Exercise directions:
Go over the listing below line by line and tally those containing "domino". Give only the tally.

[Start of Attachment]

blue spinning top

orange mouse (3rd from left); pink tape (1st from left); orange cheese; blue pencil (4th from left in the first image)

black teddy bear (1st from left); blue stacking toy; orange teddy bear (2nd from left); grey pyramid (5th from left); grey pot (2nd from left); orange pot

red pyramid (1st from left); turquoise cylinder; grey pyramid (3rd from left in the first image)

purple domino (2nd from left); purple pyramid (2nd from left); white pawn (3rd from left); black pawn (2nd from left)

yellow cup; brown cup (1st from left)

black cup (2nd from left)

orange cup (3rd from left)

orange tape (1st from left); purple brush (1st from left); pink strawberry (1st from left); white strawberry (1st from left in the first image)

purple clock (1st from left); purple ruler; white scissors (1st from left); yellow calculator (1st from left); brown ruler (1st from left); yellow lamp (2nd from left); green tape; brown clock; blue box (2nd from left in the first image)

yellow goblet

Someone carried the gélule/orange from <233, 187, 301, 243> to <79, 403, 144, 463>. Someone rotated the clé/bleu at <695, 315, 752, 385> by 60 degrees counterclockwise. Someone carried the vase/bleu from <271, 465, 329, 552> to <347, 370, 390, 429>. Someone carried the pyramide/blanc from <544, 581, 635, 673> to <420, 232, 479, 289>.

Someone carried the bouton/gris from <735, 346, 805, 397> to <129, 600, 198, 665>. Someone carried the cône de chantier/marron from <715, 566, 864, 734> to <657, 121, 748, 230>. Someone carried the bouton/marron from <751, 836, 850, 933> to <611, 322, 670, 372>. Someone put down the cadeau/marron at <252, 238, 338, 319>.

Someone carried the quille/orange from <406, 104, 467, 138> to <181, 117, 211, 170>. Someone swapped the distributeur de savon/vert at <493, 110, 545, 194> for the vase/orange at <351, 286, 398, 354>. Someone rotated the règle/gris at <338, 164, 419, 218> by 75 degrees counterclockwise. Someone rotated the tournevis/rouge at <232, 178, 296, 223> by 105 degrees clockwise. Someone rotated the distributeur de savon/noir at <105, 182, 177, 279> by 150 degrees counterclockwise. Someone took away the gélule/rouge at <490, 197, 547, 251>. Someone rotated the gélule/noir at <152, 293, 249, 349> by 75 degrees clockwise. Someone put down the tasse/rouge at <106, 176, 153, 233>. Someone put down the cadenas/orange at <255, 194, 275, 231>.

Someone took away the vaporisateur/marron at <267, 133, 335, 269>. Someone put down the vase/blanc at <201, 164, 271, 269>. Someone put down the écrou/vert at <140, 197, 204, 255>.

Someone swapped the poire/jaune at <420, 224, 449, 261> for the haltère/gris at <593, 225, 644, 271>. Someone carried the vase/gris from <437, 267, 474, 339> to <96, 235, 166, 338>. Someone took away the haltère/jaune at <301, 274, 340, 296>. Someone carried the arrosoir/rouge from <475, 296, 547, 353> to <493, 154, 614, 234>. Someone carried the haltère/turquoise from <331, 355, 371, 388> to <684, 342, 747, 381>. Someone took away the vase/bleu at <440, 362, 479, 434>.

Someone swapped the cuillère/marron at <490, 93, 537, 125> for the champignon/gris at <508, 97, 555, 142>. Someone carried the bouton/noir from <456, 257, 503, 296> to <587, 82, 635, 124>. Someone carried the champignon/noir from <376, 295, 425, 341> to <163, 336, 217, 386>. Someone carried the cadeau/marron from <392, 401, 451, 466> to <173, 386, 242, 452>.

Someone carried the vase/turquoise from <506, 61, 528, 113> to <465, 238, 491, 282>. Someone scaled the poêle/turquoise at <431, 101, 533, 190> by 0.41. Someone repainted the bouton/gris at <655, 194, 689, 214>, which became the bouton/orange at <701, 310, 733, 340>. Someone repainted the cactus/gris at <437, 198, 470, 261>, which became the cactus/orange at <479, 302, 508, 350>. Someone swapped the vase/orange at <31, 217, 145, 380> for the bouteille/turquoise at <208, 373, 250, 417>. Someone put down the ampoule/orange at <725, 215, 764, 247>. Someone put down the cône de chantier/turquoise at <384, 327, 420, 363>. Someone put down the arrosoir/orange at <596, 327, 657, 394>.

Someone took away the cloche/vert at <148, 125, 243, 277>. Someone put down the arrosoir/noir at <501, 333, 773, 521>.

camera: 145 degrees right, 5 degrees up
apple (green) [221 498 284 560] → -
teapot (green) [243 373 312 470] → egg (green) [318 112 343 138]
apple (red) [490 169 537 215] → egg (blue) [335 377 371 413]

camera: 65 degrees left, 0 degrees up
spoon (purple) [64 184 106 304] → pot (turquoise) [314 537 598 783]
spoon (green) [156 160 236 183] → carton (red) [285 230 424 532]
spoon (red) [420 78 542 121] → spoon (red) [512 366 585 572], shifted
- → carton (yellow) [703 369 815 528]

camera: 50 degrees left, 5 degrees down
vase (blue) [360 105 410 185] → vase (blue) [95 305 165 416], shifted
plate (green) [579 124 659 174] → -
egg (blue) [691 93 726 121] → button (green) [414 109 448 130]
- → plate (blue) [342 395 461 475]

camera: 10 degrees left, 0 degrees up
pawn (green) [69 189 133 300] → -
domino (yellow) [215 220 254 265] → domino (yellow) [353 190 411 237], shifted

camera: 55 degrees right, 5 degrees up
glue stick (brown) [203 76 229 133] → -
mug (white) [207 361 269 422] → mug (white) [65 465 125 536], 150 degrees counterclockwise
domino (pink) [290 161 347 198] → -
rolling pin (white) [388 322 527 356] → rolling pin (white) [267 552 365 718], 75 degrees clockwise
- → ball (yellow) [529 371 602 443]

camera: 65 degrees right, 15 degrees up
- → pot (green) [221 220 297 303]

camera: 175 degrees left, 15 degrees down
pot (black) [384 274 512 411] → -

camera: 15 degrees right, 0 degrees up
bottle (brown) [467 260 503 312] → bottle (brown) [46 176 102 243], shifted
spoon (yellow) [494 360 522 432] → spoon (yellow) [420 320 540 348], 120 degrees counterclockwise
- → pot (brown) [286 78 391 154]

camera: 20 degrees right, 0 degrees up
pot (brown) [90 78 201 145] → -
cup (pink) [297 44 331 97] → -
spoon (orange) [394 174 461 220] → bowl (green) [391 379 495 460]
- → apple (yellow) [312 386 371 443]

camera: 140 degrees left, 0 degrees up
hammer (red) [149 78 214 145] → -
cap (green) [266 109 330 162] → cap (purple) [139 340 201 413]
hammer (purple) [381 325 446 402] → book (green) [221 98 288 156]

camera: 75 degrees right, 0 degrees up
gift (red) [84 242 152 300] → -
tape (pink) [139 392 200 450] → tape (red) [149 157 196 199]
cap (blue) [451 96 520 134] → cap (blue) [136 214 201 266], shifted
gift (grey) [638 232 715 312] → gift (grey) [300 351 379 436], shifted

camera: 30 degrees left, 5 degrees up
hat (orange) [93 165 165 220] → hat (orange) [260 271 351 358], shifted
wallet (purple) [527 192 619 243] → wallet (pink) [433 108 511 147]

[End of Attachment]

Solution for this problem:
3